──────── Records for this task
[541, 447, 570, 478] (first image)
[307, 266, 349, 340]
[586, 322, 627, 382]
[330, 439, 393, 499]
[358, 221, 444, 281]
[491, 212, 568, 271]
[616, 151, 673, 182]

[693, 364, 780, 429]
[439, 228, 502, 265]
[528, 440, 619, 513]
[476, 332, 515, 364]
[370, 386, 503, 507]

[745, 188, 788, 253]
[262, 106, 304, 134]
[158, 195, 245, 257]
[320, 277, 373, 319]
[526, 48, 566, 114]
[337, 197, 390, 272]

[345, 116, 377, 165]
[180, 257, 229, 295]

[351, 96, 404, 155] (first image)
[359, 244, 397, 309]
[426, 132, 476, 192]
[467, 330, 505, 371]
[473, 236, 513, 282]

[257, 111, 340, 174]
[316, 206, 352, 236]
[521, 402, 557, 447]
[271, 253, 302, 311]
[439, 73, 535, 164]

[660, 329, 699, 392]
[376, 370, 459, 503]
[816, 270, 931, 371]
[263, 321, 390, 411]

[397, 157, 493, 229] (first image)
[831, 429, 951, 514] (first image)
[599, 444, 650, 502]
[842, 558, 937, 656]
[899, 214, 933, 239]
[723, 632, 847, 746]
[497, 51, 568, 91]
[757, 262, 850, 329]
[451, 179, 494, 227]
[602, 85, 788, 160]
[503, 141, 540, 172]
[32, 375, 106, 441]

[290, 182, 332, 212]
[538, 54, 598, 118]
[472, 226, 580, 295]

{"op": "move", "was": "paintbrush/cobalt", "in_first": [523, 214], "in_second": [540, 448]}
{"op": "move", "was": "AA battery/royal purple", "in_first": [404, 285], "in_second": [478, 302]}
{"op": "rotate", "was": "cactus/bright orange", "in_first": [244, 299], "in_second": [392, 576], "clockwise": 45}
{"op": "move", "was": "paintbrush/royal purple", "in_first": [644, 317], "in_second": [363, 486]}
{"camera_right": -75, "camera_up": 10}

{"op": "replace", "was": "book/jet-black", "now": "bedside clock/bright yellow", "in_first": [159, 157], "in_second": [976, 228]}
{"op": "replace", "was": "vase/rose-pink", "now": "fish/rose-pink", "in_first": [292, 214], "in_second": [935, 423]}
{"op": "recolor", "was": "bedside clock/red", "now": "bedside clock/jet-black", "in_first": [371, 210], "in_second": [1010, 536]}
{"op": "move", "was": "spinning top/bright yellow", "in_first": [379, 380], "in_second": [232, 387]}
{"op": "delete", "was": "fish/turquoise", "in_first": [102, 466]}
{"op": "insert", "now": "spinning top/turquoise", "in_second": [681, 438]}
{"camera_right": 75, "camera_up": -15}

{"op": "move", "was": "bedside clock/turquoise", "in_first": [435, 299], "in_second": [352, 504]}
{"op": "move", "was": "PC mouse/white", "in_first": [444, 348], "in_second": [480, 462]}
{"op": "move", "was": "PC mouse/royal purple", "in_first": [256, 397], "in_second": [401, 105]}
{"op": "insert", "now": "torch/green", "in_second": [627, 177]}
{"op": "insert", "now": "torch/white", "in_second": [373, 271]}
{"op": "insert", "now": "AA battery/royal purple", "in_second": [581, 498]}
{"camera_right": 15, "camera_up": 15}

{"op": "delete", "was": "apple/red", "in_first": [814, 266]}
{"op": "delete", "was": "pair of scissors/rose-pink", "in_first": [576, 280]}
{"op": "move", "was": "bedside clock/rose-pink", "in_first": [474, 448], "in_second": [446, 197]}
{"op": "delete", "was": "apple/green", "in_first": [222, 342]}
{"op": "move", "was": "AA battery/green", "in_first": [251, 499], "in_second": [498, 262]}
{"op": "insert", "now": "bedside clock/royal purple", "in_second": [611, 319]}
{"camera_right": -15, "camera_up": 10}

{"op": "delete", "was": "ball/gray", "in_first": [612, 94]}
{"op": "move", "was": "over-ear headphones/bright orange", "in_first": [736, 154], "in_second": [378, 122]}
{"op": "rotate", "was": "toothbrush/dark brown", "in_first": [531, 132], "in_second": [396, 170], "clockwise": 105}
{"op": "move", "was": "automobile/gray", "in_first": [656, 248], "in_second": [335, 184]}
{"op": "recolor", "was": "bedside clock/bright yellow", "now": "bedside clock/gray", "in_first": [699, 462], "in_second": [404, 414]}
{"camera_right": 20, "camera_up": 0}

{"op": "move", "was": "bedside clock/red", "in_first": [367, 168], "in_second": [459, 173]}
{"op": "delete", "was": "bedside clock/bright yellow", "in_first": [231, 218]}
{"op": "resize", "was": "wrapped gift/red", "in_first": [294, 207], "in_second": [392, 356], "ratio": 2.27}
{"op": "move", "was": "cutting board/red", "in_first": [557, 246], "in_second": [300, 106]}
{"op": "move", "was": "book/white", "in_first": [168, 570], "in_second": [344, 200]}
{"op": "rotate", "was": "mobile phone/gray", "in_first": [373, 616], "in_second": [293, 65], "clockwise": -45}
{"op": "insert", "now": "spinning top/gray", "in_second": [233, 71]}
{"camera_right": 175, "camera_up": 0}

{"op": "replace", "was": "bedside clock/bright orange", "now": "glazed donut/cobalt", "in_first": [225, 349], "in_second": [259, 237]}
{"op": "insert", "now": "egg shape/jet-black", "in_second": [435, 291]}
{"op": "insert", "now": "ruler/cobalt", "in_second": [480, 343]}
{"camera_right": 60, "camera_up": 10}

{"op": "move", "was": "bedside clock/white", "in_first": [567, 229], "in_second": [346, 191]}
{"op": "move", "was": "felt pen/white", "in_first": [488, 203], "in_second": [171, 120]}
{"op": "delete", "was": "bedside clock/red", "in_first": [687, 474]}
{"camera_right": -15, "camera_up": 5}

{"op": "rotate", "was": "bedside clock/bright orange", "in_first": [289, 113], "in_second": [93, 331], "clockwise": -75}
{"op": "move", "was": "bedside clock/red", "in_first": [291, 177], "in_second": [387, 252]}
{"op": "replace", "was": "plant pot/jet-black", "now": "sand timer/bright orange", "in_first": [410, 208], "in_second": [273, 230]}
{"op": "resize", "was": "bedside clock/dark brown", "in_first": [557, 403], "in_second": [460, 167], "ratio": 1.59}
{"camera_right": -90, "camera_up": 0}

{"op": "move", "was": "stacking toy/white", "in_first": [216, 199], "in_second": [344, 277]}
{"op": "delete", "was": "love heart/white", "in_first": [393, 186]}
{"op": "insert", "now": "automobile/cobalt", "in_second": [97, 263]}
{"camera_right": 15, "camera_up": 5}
────────────────
> **What is needed**
Your task is to copy each line of the material that contains the word "paintbrush".

> **Your solution**
{"op": "move", "was": "paintbrush/cobalt", "in_first": [523, 214], "in_second": [540, 448]}
{"op": "move", "was": "paintbrush/royal purple", "in_first": [644, 317], "in_second": [363, 486]}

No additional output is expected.